- **MATERIAL FOR THE TASK**
______________________________

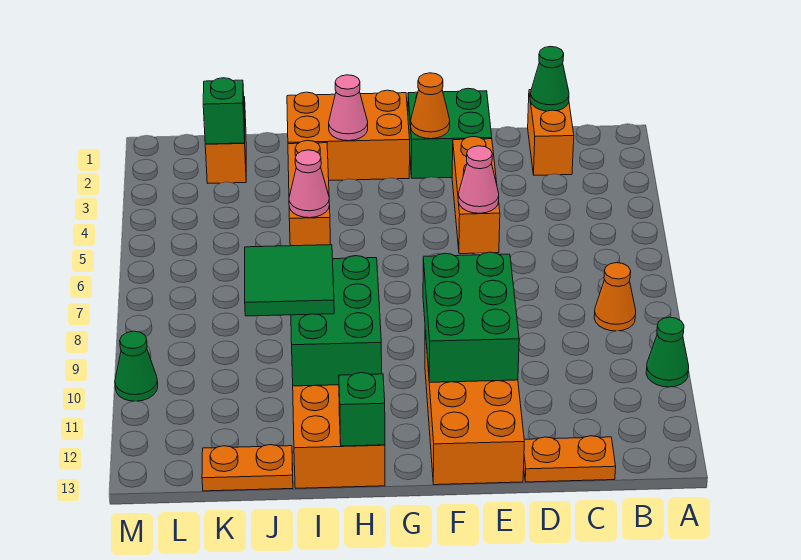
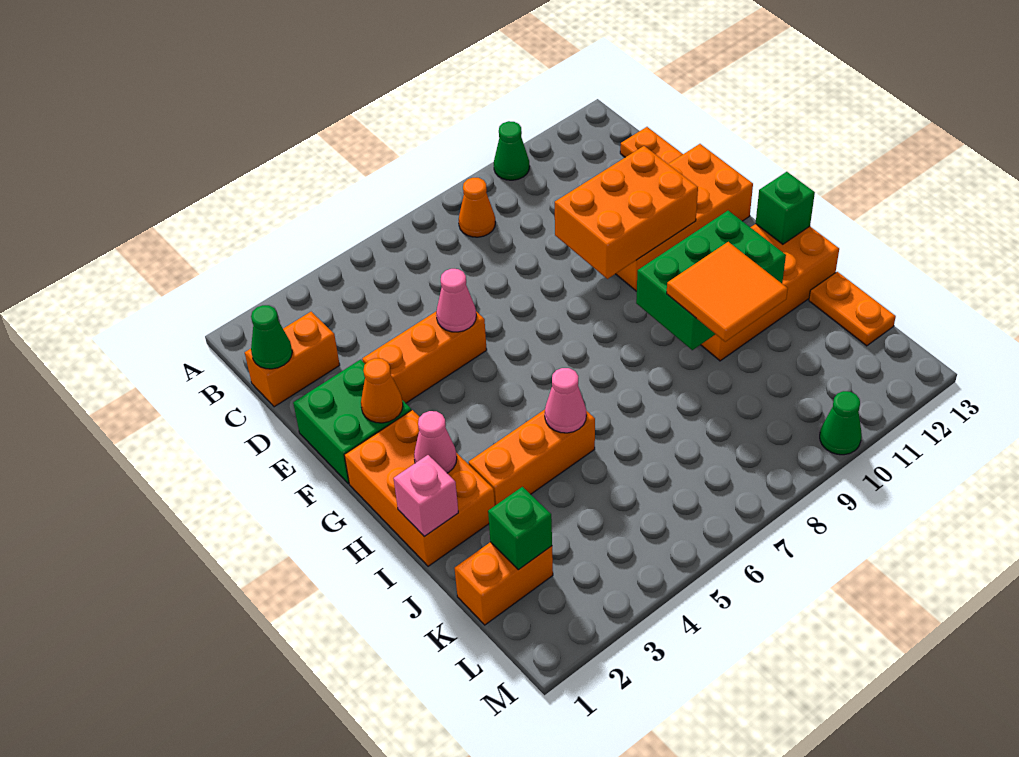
green brick E9:F11 level 2 -> orange brick E9:F11 level 2
none -> pink brick I1 level 2
green tile I9:J10 level 3 -> orange tile I9:J10 level 3

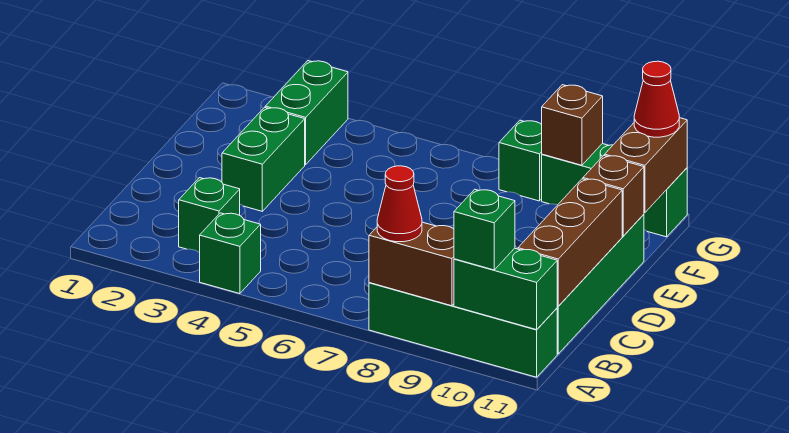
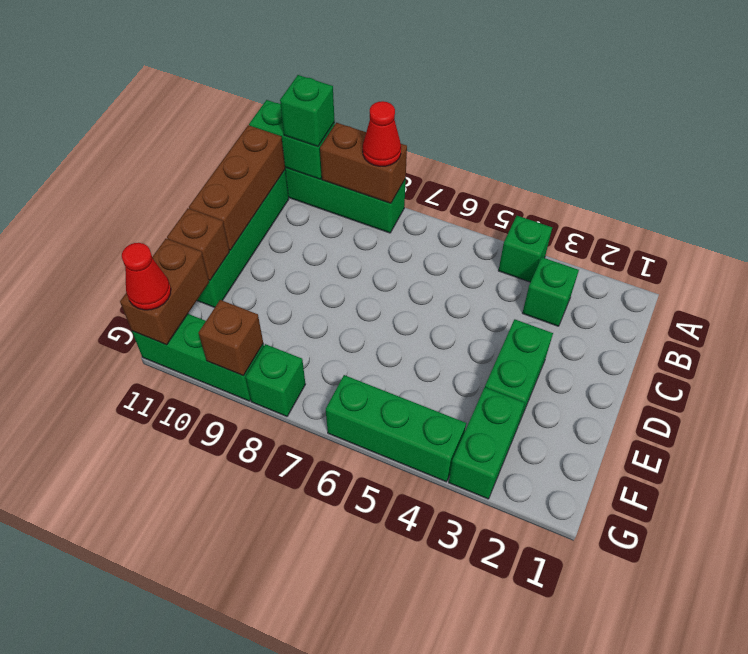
none -> green brick G4:G6 level 1

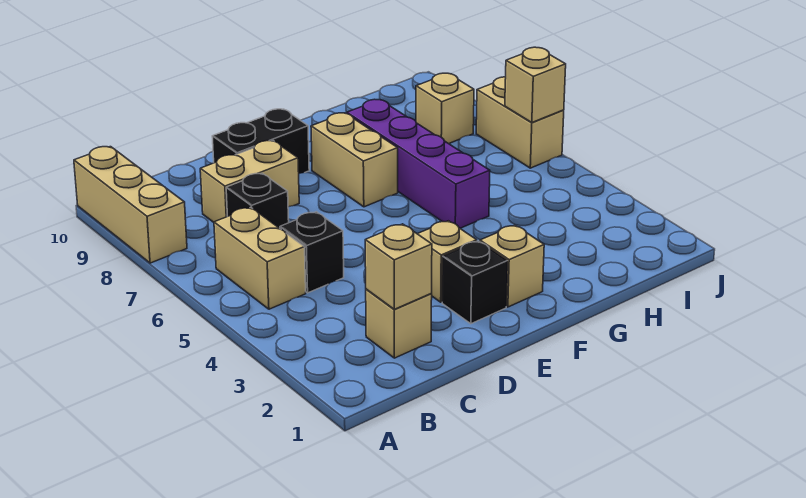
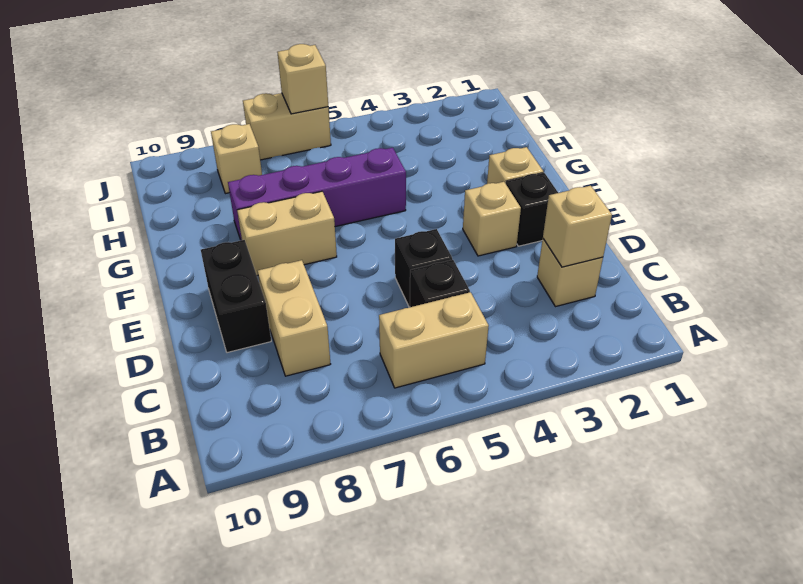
tan brick A8:A10 level 1 -> none
black brick C7 level 1 -> black brick D5 level 1

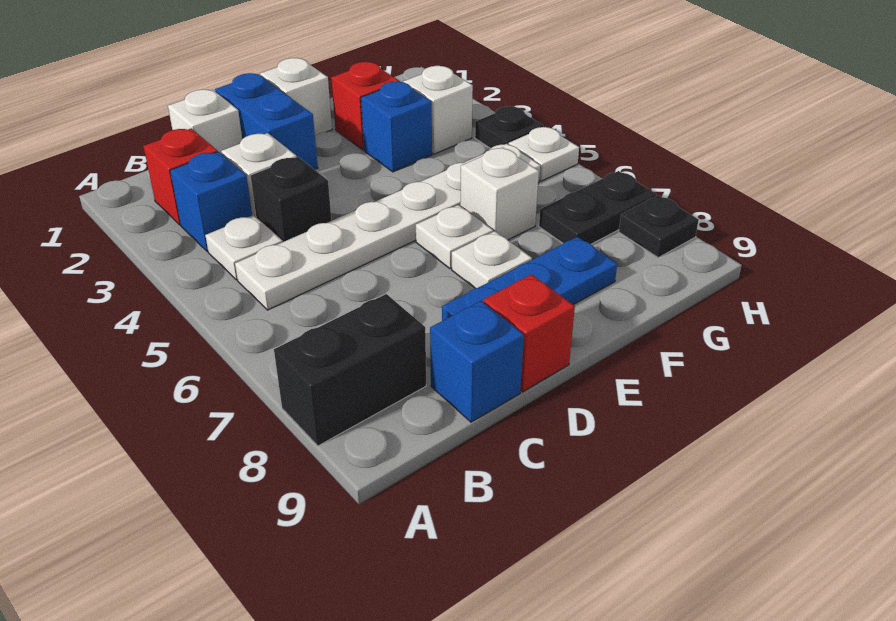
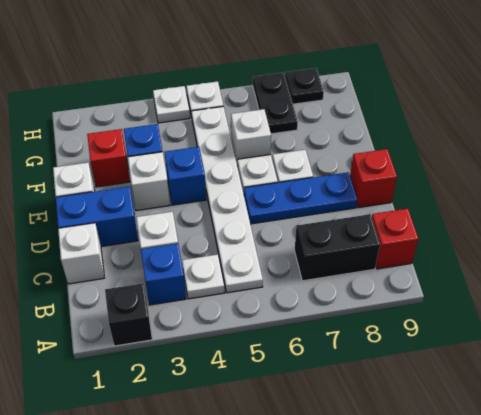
black brick A8:B8 level 1 -> black brick B7:B8 level 1
red brick B2 level 1 -> red brick B9 level 1
black brick C4 level 1 -> black brick A2 level 1
blue brick C9 level 1 -> blue brick E4 level 1
blue plate D8:F8 level 1 -> blue plate D6:D8 level 1
white brick G3 level 1 -> white brick E3 level 1
black plate H4 level 1 -> white plate H4 level 1

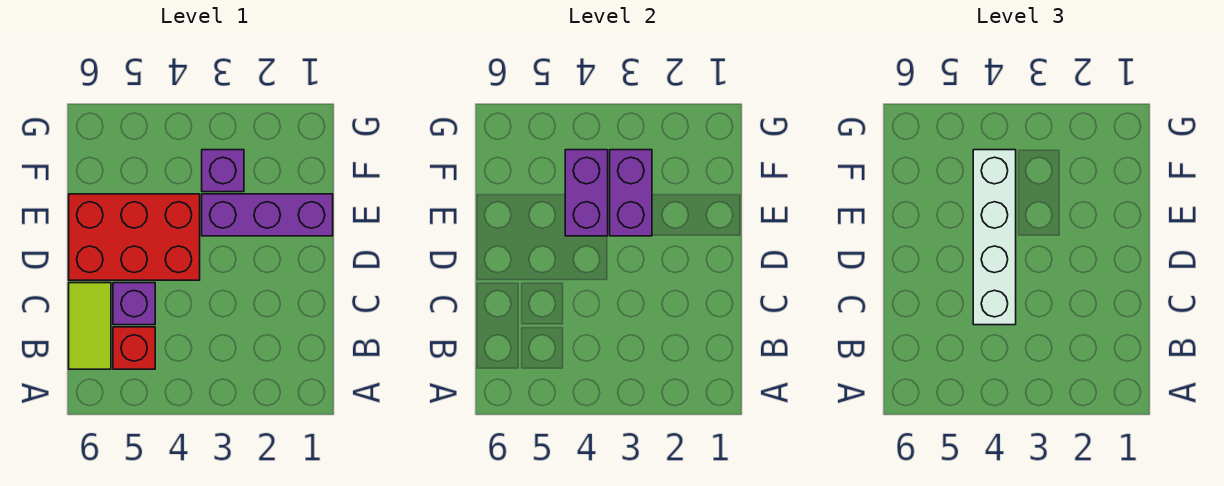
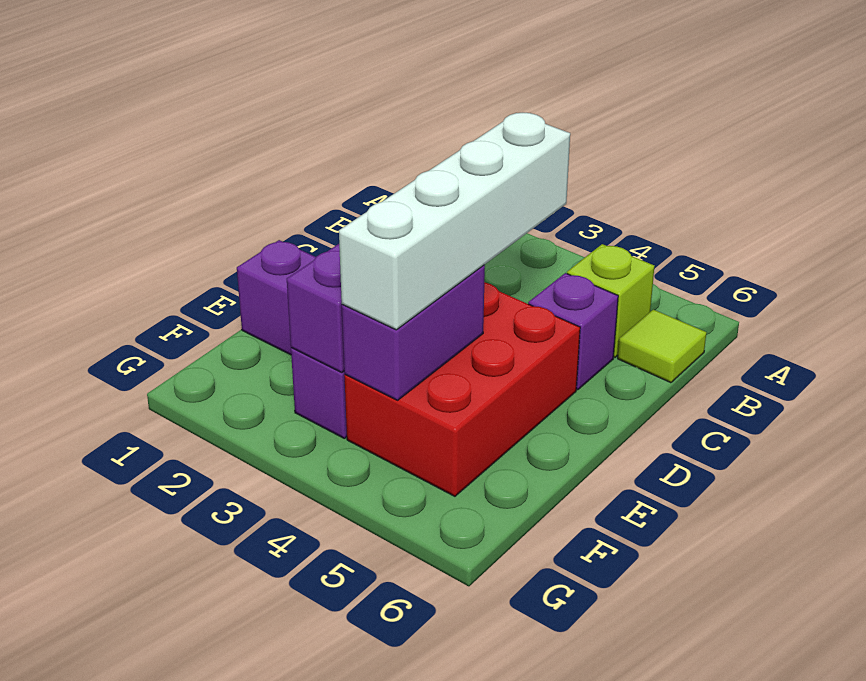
red brick B5 level 1 -> lime brick B5 level 1
lime tile B6:C6 level 1 -> lime tile B6 level 1
red brick D4:E6 level 1 -> red brick D4:F5 level 1

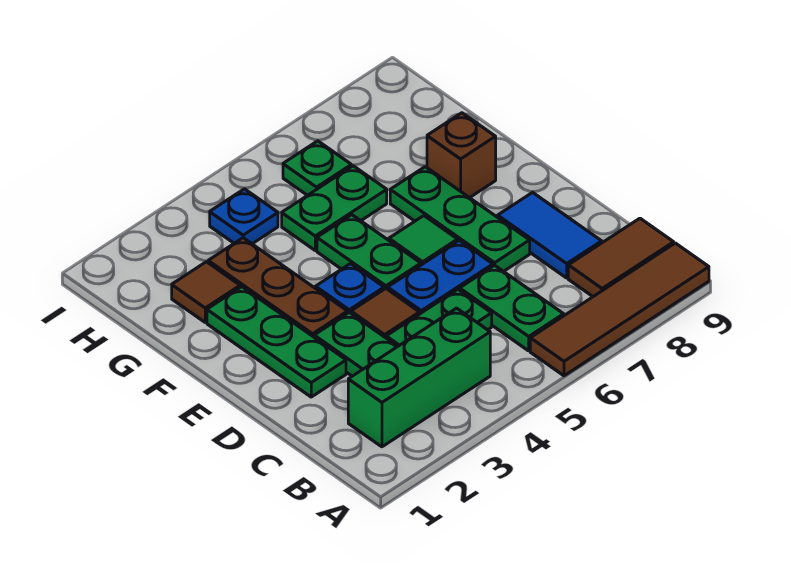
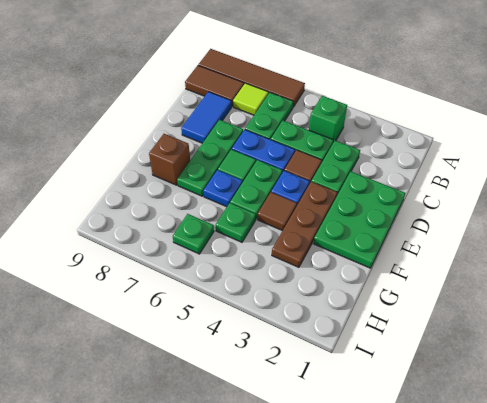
green brick B2:B4 level 1 -> green brick B4 level 1
none -> lime tile B7 level 1
green plate D2:F2 level 1 -> green plate D1:F2 level 1
brown tile G2 level 1 -> brown tile F4 level 1
green plate G5:G6 level 1 -> green plate G5 level 1
blue plate H4 level 1 -> blue plate F6 level 1

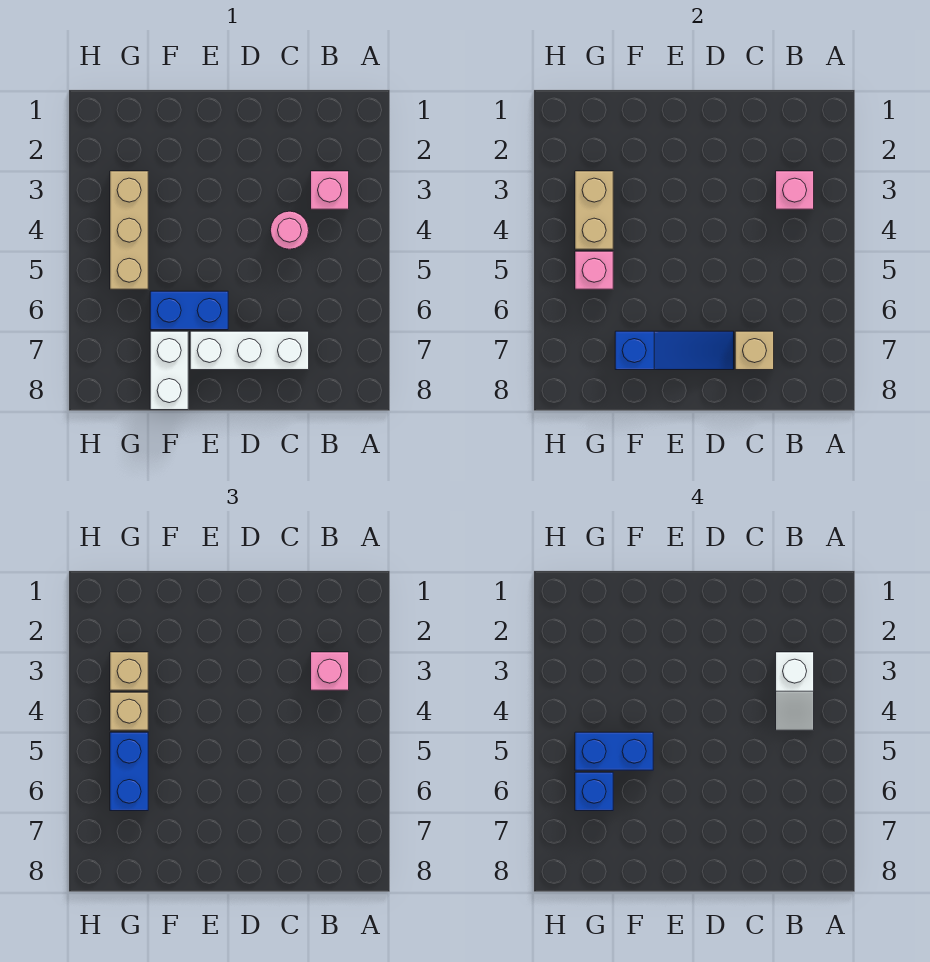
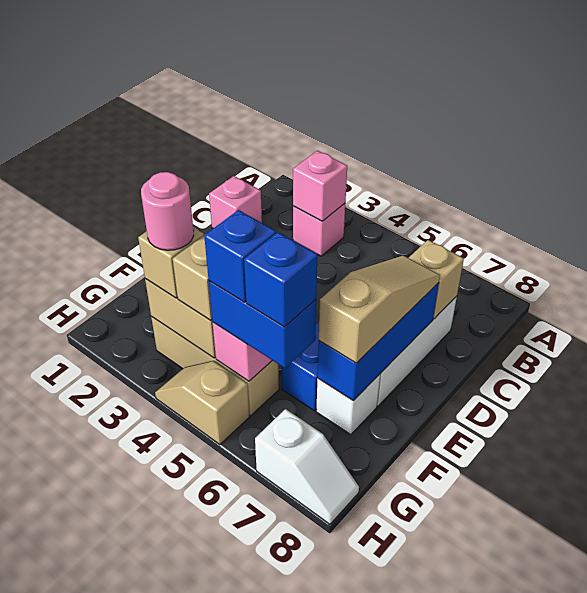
pink brick B3 level 3 -> pink brick C1 level 1
white slope B3:B4 level 4 top 3 -> white slope H7:H8 level 1 top 7
pink round brick C4 level 1 -> pink round brick G3 level 4
blue slope D7:F7 level 2 top F -> blue brick D7:F7 level 2
none -> tan slope D7:F7 level 3 top F
blue brick F5:G5 level 4 -> blue brick G5 level 4
white brick F7:F8 level 1 -> white brick F7 level 1
none -> tan slope H4:H5 level 1 top 5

______________________________

- **TASK REQUIREMENTS**
Could you print, exactly and with nothing else, the lines from the one containing "blue brick F5:G5" through the last line of the records above?

- **ANSWER TO THIS TASK**
blue brick F5:G5 level 4 -> blue brick G5 level 4
white brick F7:F8 level 1 -> white brick F7 level 1
none -> tan slope H4:H5 level 1 top 5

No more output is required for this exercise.